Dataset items
/---

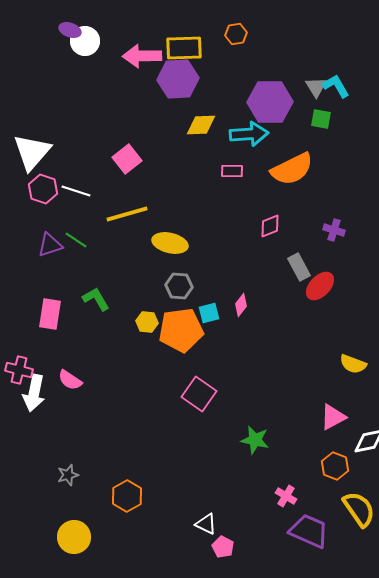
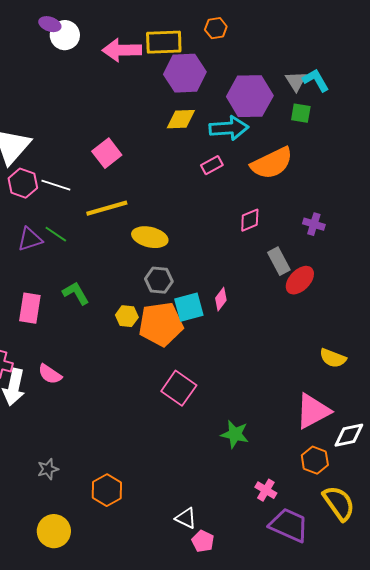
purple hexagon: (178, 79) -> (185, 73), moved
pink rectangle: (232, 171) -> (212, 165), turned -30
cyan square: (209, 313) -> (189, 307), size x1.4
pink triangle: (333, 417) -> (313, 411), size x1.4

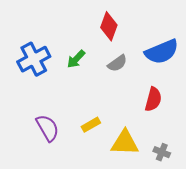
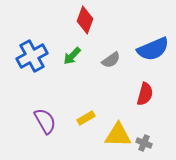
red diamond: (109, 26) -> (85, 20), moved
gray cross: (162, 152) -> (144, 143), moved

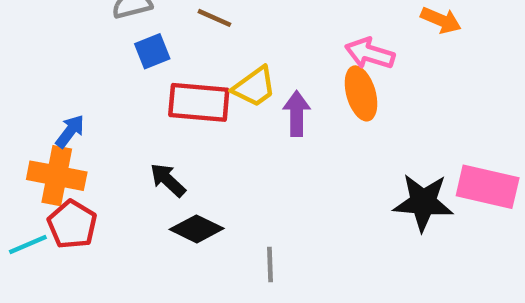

\---

WHAT THE TASK REQUIRES: Restate each entry verbatim and skip every image.

REPLY:
purple hexagon: (178, 79) -> (185, 73), moved
pink rectangle: (232, 171) -> (212, 165), turned -30
cyan square: (209, 313) -> (189, 307), size x1.4
pink triangle: (333, 417) -> (313, 411), size x1.4

red diamond: (109, 26) -> (85, 20), moved
gray cross: (162, 152) -> (144, 143), moved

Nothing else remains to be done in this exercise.